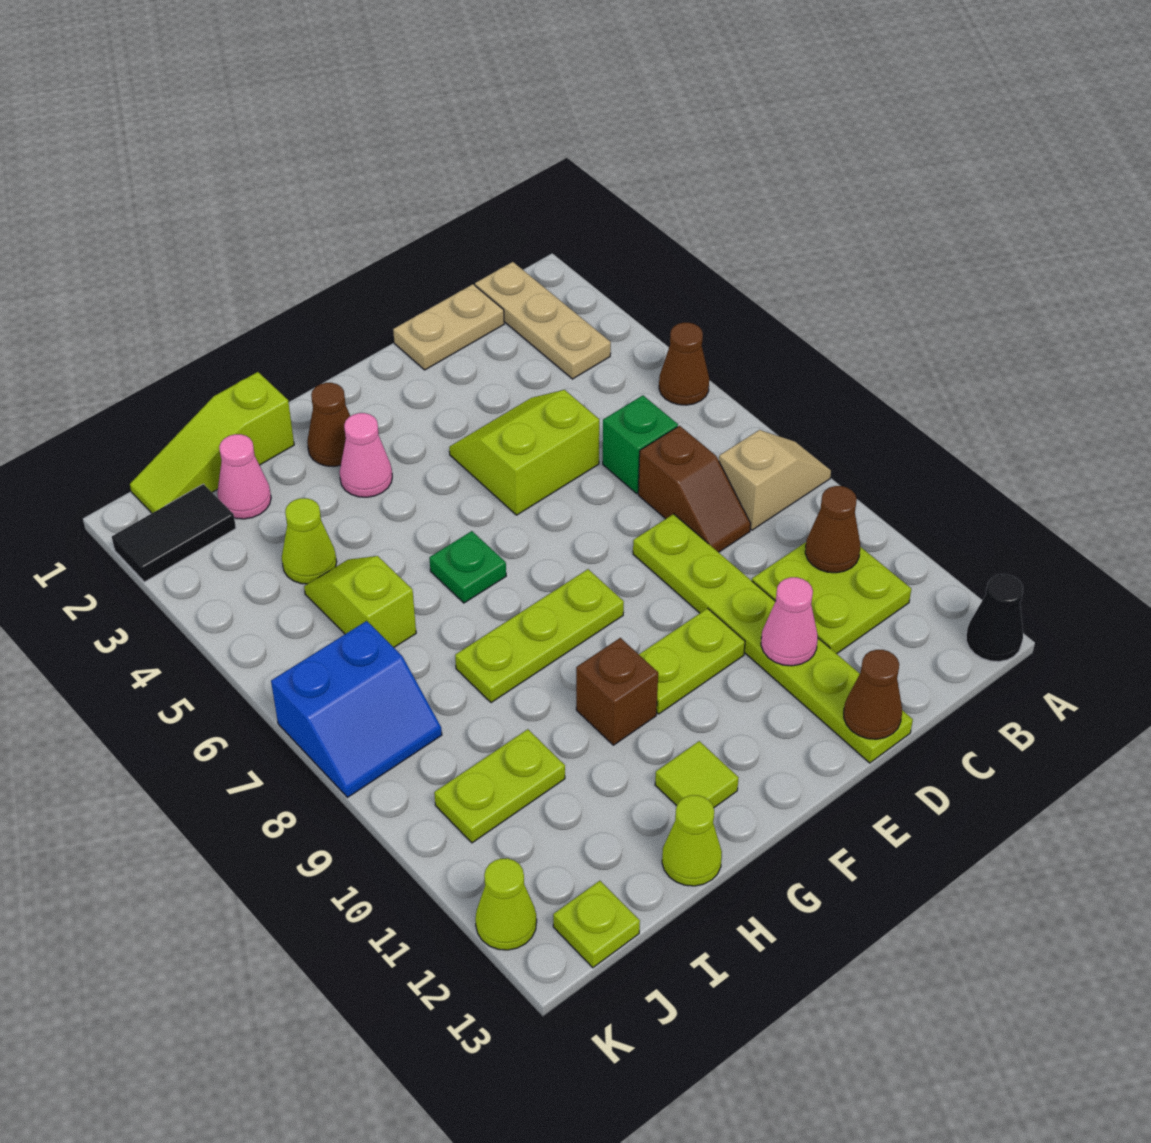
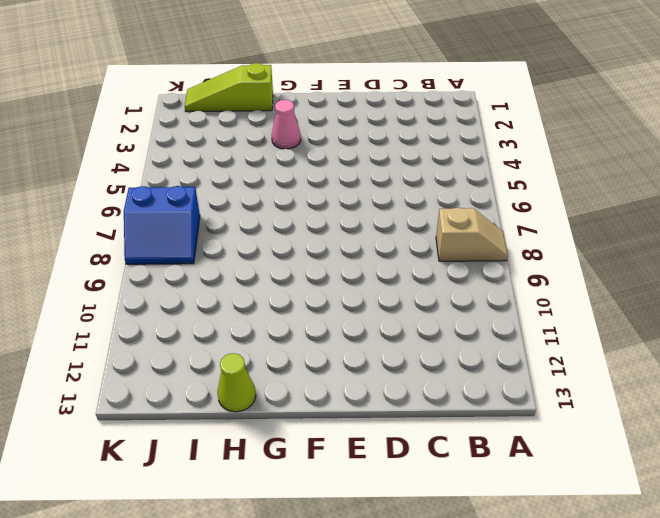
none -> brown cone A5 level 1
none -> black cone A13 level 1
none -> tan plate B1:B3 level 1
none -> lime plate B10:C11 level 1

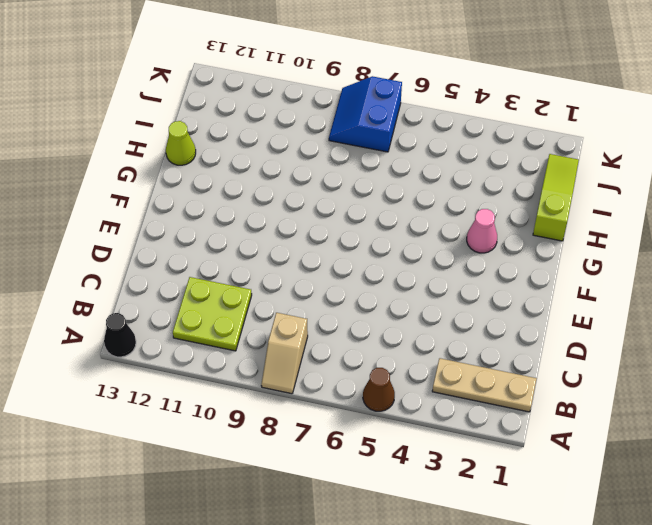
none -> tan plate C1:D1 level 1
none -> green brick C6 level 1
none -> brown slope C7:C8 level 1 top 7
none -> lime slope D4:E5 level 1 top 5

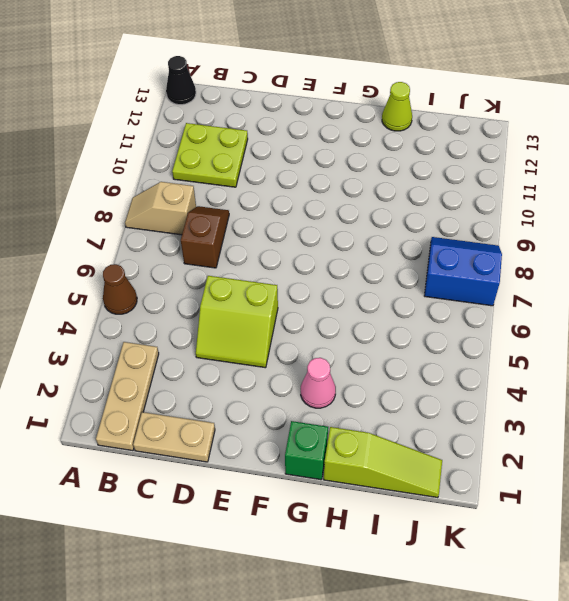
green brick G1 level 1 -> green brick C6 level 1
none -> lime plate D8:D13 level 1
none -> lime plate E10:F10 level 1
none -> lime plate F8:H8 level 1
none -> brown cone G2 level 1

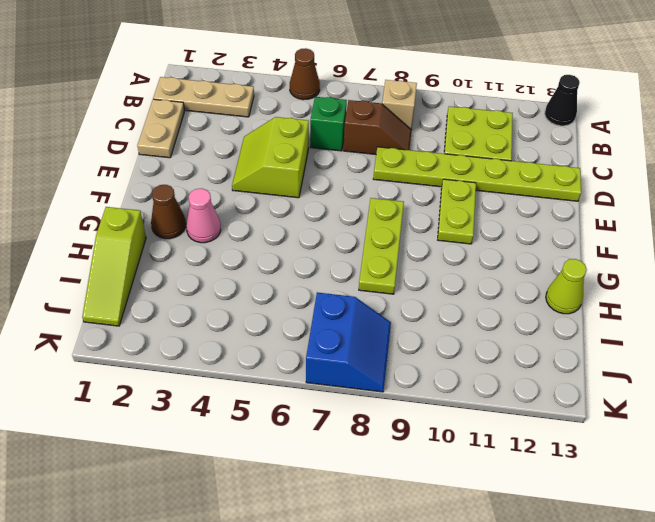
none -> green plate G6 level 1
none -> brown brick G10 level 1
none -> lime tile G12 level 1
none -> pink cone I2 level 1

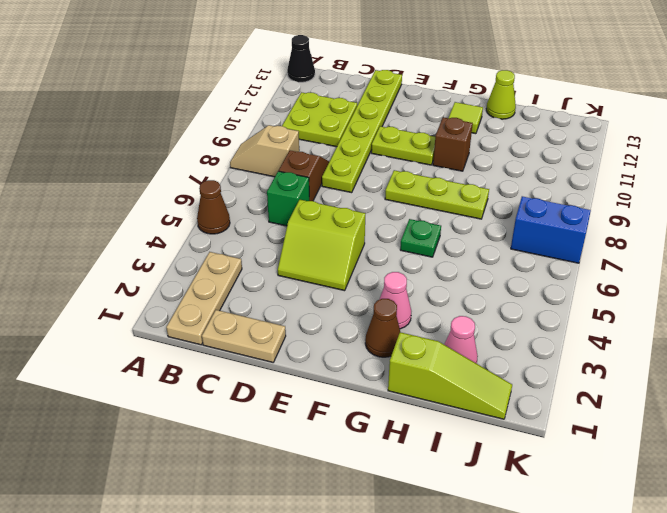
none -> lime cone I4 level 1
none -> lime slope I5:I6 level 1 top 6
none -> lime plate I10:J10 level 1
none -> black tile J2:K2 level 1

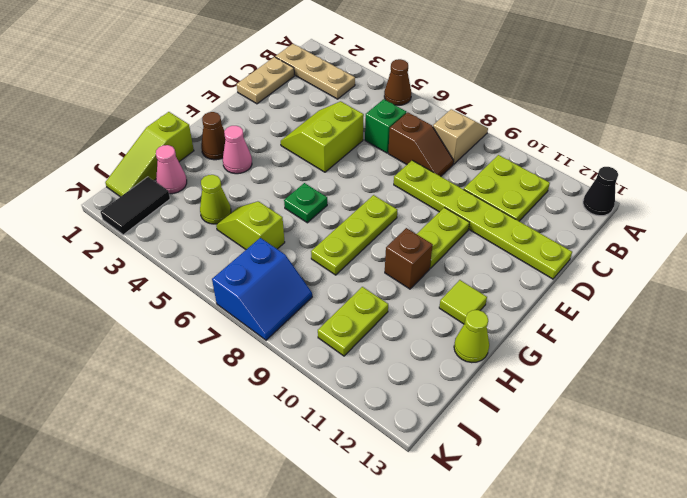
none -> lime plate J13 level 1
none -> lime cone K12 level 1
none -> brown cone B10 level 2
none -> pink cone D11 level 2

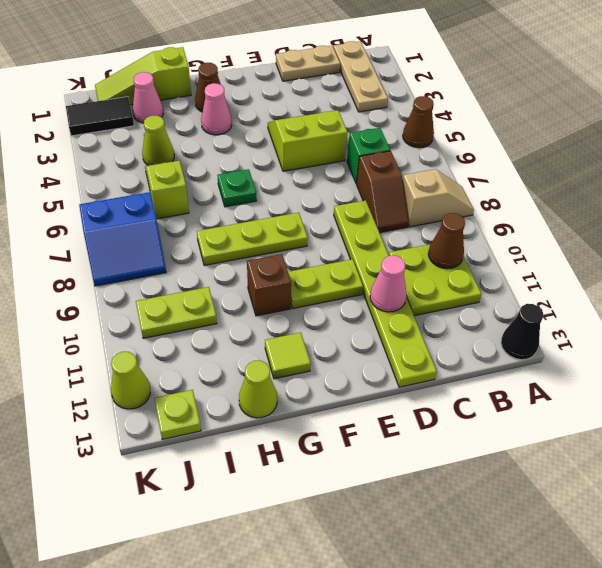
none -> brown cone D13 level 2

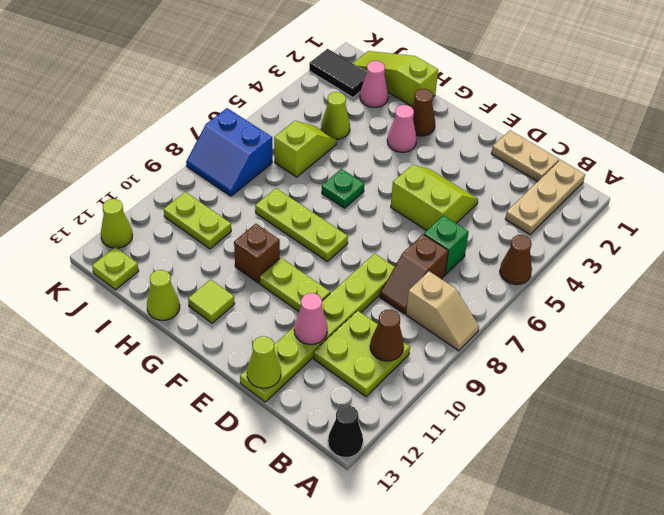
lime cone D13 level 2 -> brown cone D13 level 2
——
■ Work request
The answer should contain every line of the material exactly as written and no pictures.

■ Output below
none -> brown cone A5 level 1
none -> black cone A13 level 1
none -> tan plate B1:B3 level 1
none -> lime plate B10:C11 level 1

none -> tan plate C1:D1 level 1
none -> green brick C6 level 1
none -> brown slope C7:C8 level 1 top 7
none -> lime slope D4:E5 level 1 top 5

green brick G1 level 1 -> green brick C6 level 1
none -> lime plate D8:D13 level 1
none -> lime plate E10:F10 level 1
none -> lime plate F8:H8 level 1
none -> brown cone G2 level 1

none -> green plate G6 level 1
none -> brown brick G10 level 1
none -> lime tile G12 level 1
none -> pink cone I2 level 1

none -> lime cone I4 level 1
none -> lime slope I5:I6 level 1 top 6
none -> lime plate I10:J10 level 1
none -> black tile J2:K2 level 1

none -> lime plate J13 level 1
none -> lime cone K12 level 1
none -> brown cone B10 level 2
none -> pink cone D11 level 2

none -> brown cone D13 level 2

lime cone D13 level 2 -> brown cone D13 level 2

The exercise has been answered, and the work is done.